» RECORDS FOR PROCESSING
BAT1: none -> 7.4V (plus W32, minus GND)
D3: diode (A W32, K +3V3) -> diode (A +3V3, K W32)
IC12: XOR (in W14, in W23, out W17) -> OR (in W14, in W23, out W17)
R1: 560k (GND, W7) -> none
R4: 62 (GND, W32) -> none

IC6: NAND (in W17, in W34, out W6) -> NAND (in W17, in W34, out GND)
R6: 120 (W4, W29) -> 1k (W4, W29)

--

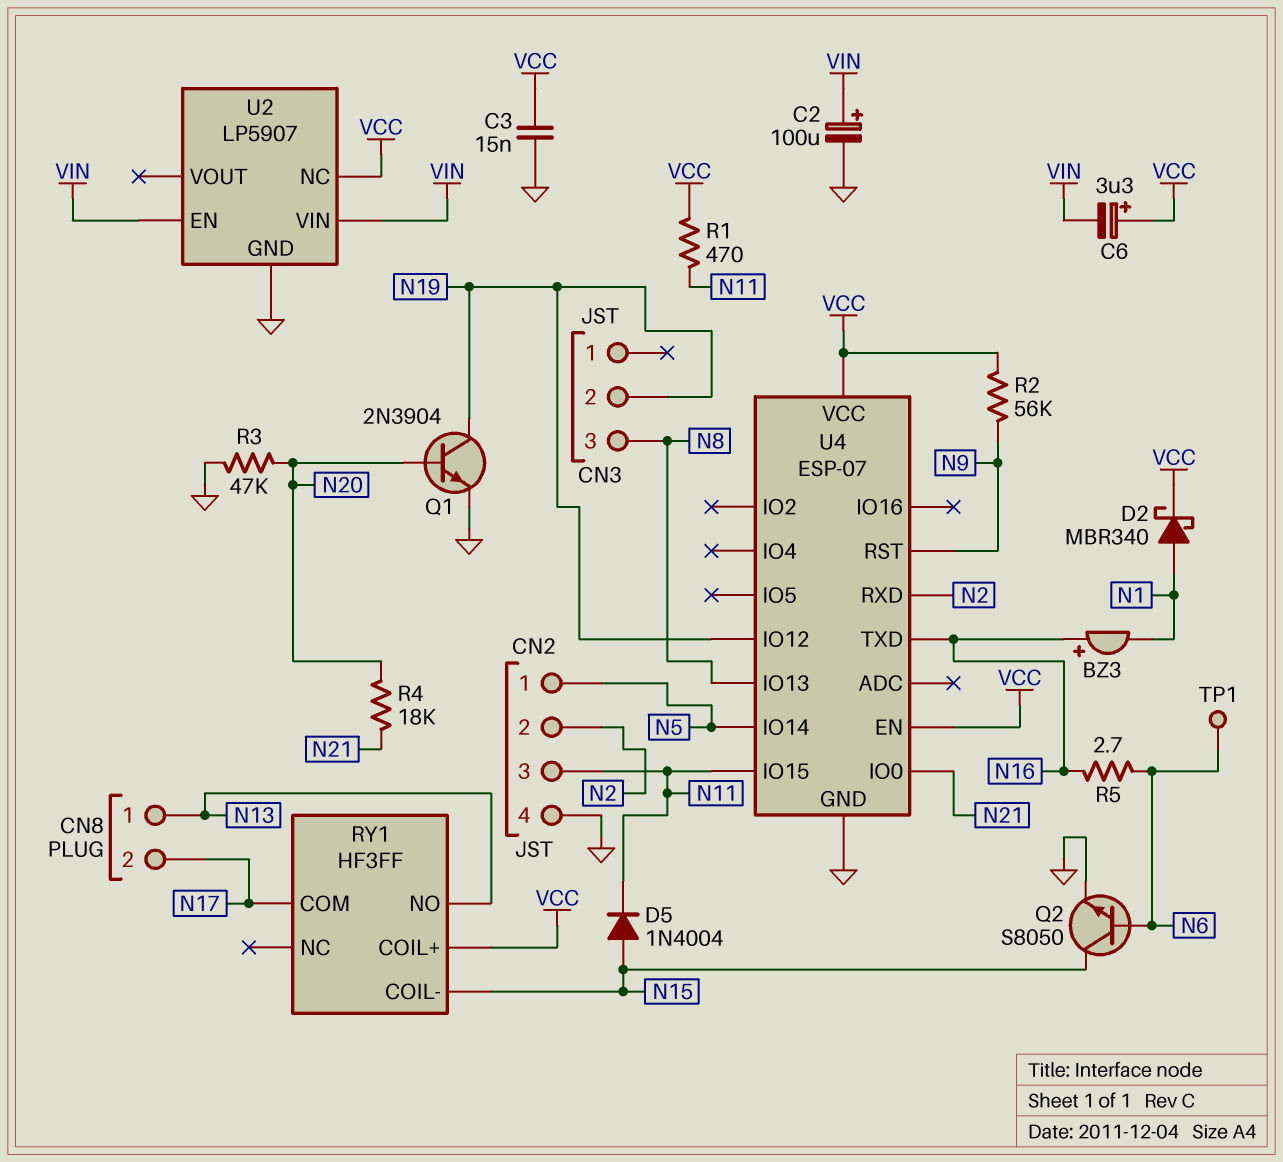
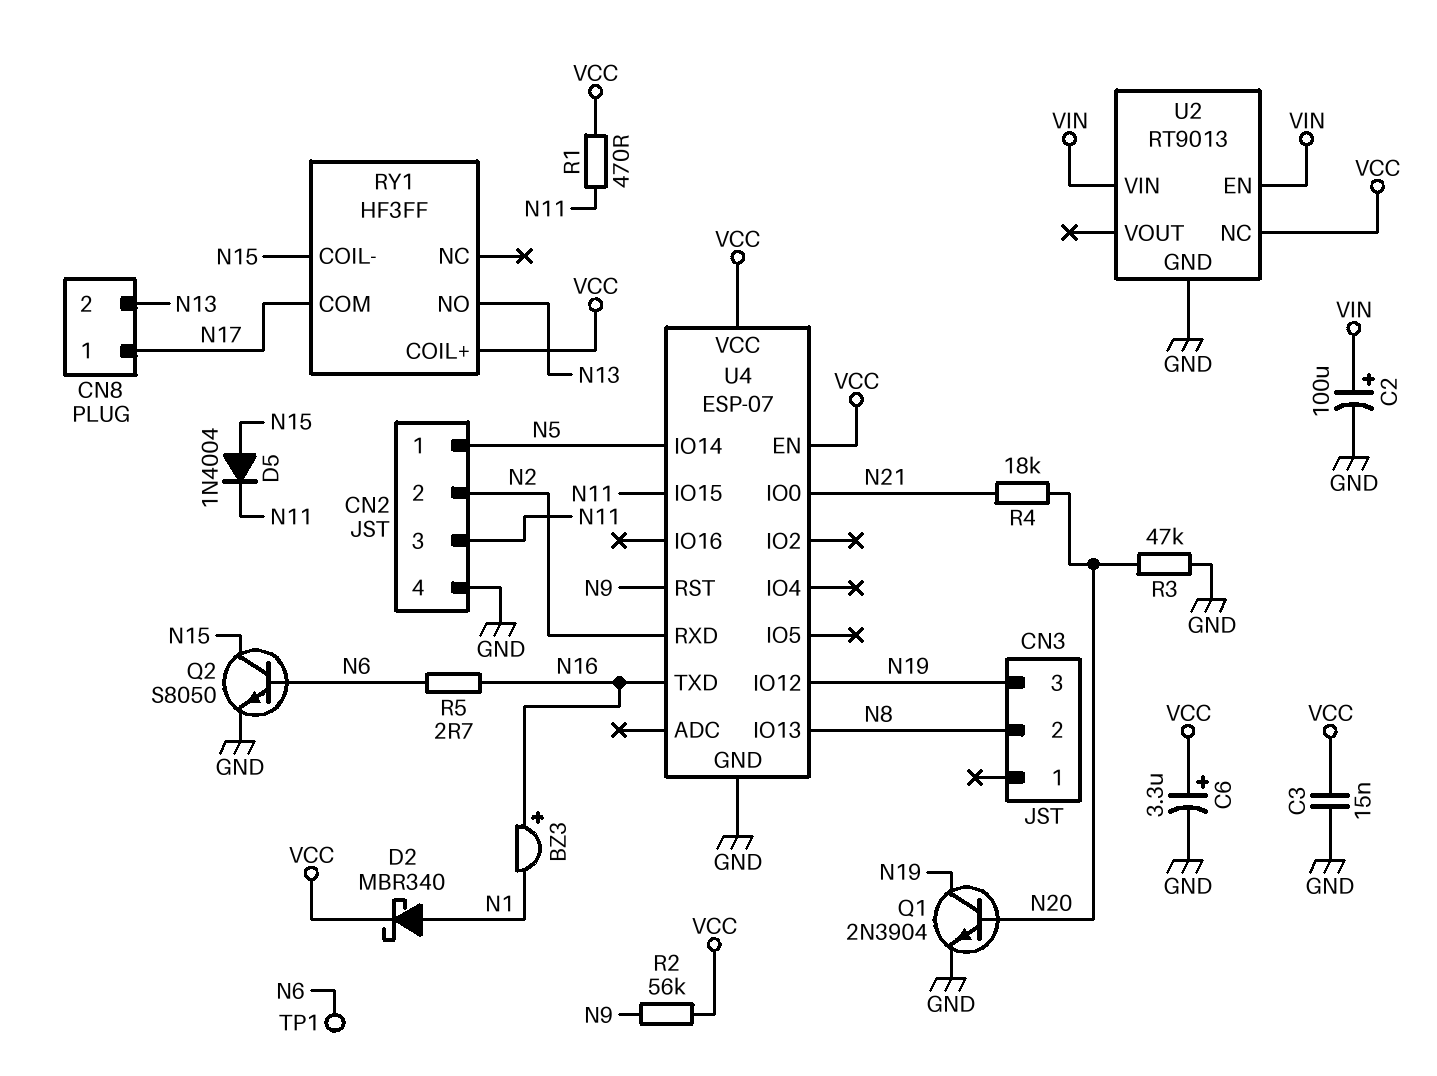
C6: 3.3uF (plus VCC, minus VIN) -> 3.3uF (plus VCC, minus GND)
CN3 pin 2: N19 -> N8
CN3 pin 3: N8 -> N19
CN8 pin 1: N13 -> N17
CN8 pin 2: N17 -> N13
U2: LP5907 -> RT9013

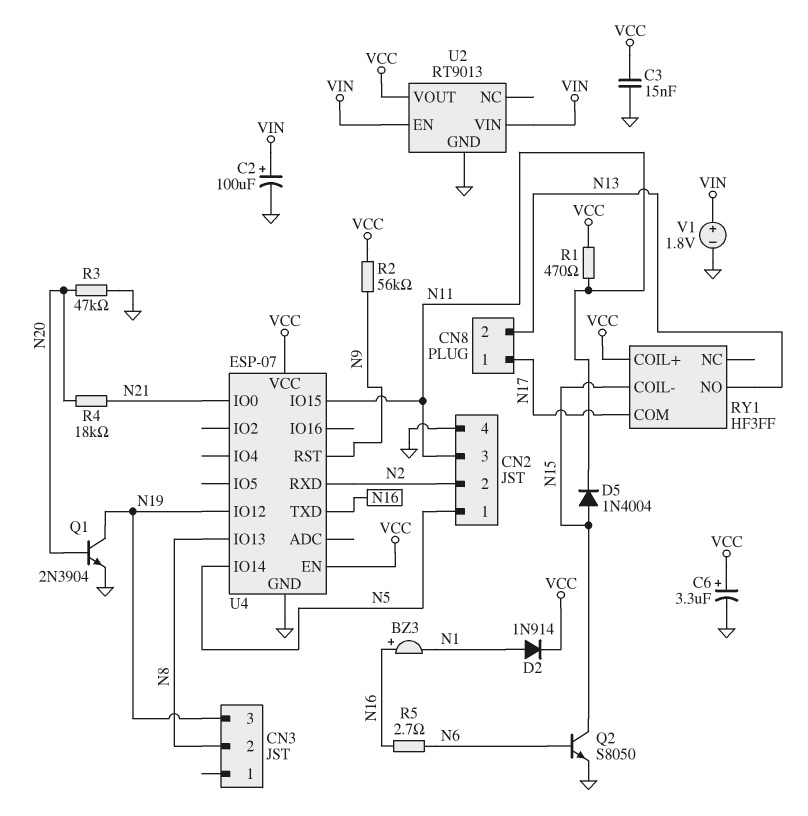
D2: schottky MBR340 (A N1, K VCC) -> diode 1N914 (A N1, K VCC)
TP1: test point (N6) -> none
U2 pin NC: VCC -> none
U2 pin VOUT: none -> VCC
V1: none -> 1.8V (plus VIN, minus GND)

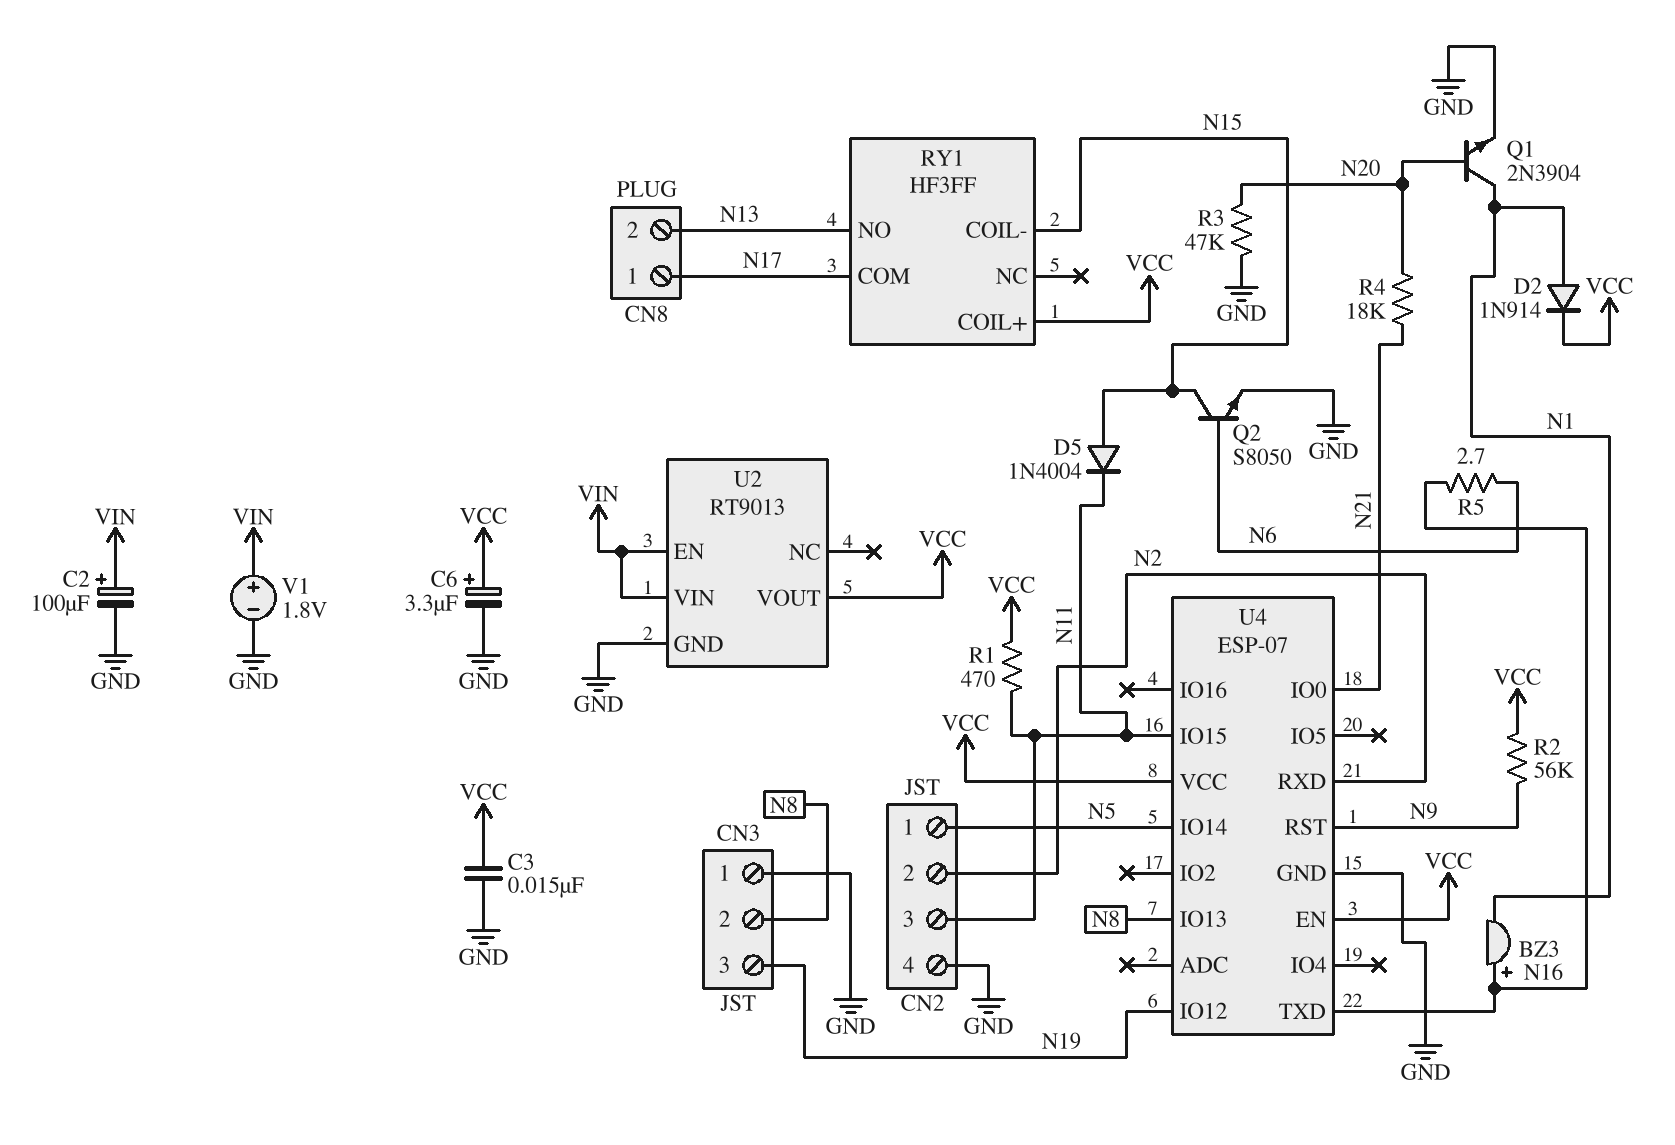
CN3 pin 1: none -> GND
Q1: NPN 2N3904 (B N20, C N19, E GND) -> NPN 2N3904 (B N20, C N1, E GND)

---

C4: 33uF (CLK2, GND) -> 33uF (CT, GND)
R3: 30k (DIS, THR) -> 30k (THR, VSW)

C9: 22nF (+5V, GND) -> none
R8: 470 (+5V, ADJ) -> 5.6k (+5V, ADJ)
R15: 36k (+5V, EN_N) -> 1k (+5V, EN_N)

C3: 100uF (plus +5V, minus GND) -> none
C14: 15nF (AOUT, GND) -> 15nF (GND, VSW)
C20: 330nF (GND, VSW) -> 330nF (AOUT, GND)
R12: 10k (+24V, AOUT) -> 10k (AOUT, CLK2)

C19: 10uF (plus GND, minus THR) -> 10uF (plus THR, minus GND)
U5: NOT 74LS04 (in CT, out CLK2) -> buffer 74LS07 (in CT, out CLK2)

» PROBLEM STATEMENT
When the line with "C14: 15nF (AOUT, GND) -> 15nF (GND, VSW)" is reached in the data above, start copying there, and copy each line exactly until the line with "U5: NOT 74LS04" has been copied; copy nothing else.

» SOLUTION FOR THIS TASK
C14: 15nF (AOUT, GND) -> 15nF (GND, VSW)
C20: 330nF (GND, VSW) -> 330nF (AOUT, GND)
R12: 10k (+24V, AOUT) -> 10k (AOUT, CLK2)

C19: 10uF (plus GND, minus THR) -> 10uF (plus THR, minus GND)
U5: NOT 74LS04 (in CT, out CLK2) -> buffer 74LS07 (in CT, out CLK2)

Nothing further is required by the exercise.